#### [DIRECTIONS]
Return the listing below character for character.

═════ DATASET ═════

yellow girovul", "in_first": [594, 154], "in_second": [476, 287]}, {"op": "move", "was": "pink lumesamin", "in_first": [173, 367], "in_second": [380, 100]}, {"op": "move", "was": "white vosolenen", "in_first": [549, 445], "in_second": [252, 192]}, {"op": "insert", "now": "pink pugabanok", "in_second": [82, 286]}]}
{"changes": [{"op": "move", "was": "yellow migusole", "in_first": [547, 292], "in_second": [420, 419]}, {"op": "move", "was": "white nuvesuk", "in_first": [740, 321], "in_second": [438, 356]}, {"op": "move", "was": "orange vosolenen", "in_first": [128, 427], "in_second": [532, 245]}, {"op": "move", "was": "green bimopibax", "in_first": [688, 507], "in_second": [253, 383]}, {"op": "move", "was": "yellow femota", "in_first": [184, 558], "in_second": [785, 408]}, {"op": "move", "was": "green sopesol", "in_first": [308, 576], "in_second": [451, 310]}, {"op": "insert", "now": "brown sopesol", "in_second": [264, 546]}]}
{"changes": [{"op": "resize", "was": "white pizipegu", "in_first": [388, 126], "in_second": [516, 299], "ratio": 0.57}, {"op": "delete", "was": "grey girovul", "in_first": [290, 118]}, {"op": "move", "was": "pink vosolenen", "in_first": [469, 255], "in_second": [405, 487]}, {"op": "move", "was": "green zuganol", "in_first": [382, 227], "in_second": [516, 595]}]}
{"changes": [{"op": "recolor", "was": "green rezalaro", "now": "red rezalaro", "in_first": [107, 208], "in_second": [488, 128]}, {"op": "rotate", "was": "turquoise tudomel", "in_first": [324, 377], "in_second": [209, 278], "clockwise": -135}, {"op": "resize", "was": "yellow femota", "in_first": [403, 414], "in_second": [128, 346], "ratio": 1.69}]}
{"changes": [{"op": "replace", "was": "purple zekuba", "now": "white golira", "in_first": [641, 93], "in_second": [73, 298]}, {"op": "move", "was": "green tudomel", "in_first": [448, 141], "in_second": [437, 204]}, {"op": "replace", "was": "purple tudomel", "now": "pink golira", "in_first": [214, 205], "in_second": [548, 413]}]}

═════

#### [TASK RESULT]
yellow girovul", "in_first": [594, 154], "in_second": [476, 287]}, {"op": "move", "was": "pink lumesamin", "in_first": [173, 367], "in_second": [380, 100]}, {"op": "move", "was": "white vosolenen", "in_first": [549, 445], "in_second": [252, 192]}, {"op": "insert", "now": "pink pugabanok", "in_second": [82, 286]}]}
{"changes": [{"op": "move", "was": "yellow migusole", "in_first": [547, 292], "in_second": [420, 419]}, {"op": "move", "was": "white nuvesuk", "in_first": [740, 321], "in_second": [438, 356]}, {"op": "move", "was": "orange vosolenen", "in_first": [128, 427], "in_second": [532, 245]}, {"op": "move", "was": "green bimopibax", "in_first": [688, 507], "in_second": [253, 383]}, {"op": "move", "was": "yellow femota", "in_first": [184, 558], "in_second": [785, 408]}, {"op": "move", "was": "green sopesol", "in_first": [308, 576], "in_second": [451, 310]}, {"op": "insert", "now": "brown sopesol", "in_second": [264, 546]}]}
{"changes": [{"op": "resize", "was": "white pizipegu", "in_first": [388, 126], "in_second": [516, 299], "ratio": 0.57}, {"op": "delete", "was": "grey girovul", "in_first": [290, 118]}, {"op": "move", "was": "pink vosolenen", "in_first": [469, 255], "in_second": [405, 487]}, {"op": "move", "was": "green zuganol", "in_first": [382, 227], "in_second": [516, 595]}]}
{"changes": [{"op": "recolor", "was": "green rezalaro", "now": "red rezalaro", "in_first": [107, 208], "in_second": [488, 128]}, {"op": "rotate", "was": "turquoise tudomel", "in_first": [324, 377], "in_second": [209, 278], "clockwise": -135}, {"op": "resize", "was": "yellow femota", "in_first": [403, 414], "in_second": [128, 346], "ratio": 1.69}]}
{"changes": [{"op": "replace", "was": "purple zekuba", "now": "white golira", "in_first": [641, 93], "in_second": [73, 298]}, {"op": "move", "was": "green tudomel", "in_first": [448, 141], "in_second": [437, 204]}, {"op": "replace", "was": "purple tudomel", "now": "pink golira", "in_first": [214, 205], "in_second": [548, 413]}]}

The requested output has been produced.